An unchanged copy of each entry below is needed; keep the pictures out of it.
*** Block opens ***
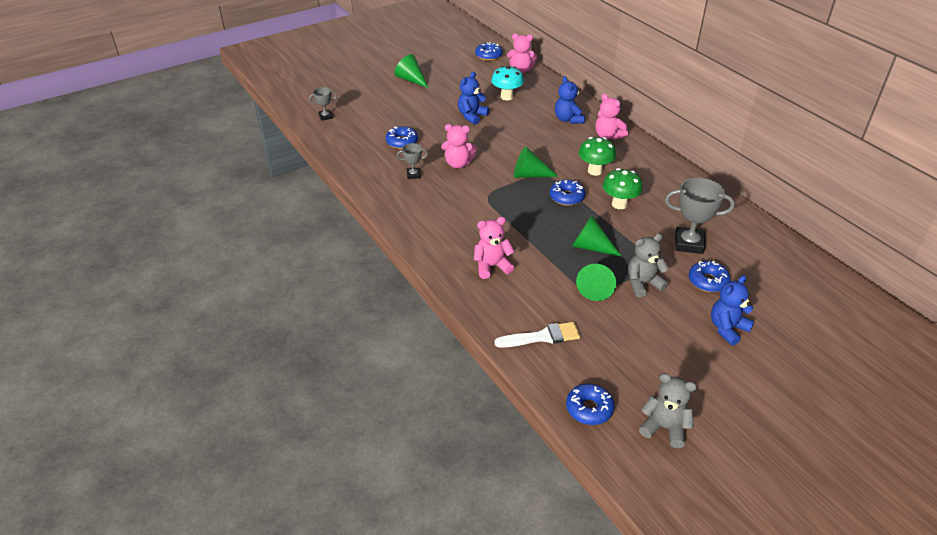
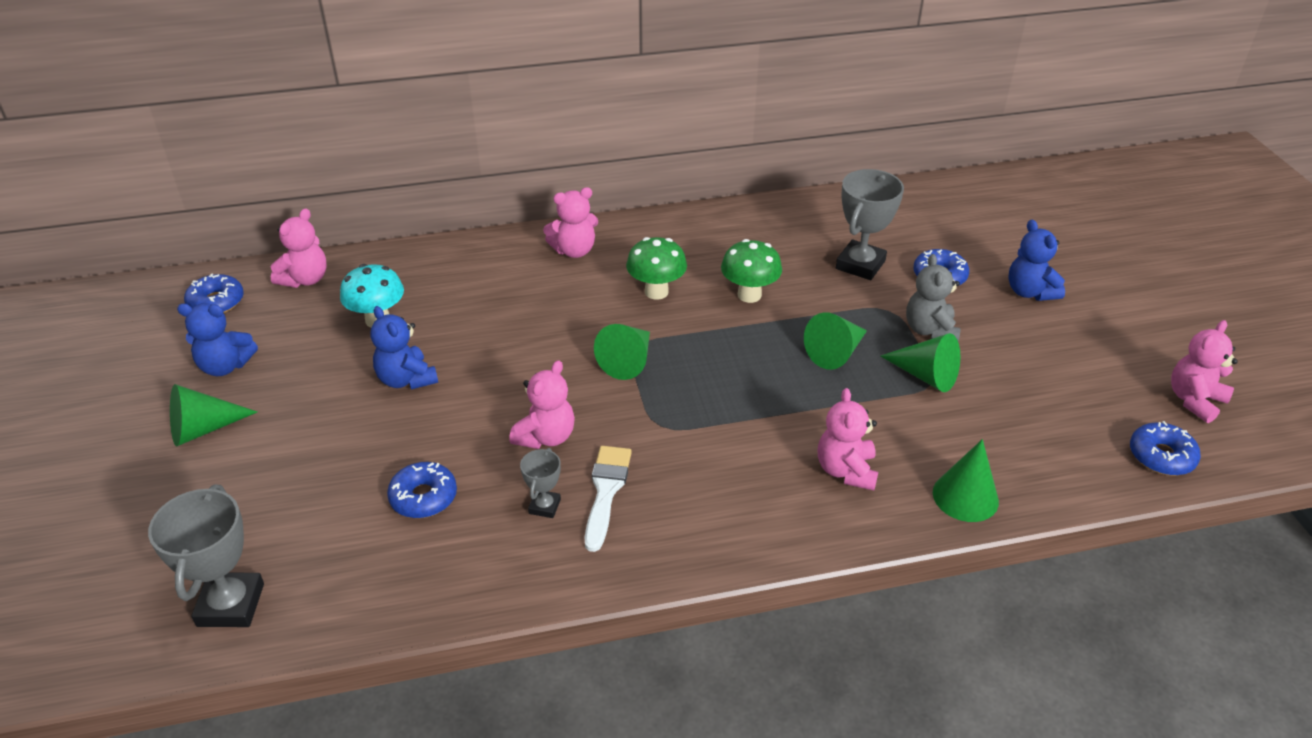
camera: 70 degrees left, 0 degrees up
(325, 116) = (231, 605): grey trophy -> grey trophy, size x1.89
(497, 316) = (965, 496): none -> green cone
(542, 337) = (1018, 461): white brush -> white brush (606, 492)
(566, 197) = (707, 339): blue donut -> none
(568, 119) = (501, 275): blue teddy bear -> blue teddy bear (225, 366)
(664, 428) = (1194, 400): grey teddy bear -> pink teddy bear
*** Block closes ***
-- Answer below --
camera: 70 degrees left, 0 degrees up
(325, 116) = (231, 605): grey trophy -> grey trophy, size x1.89
(497, 316) = (965, 496): none -> green cone
(542, 337) = (1018, 461): white brush -> white brush (606, 492)
(566, 197) = (707, 339): blue donut -> none
(568, 119) = (501, 275): blue teddy bear -> blue teddy bear (225, 366)
(664, 428) = (1194, 400): grey teddy bear -> pink teddy bear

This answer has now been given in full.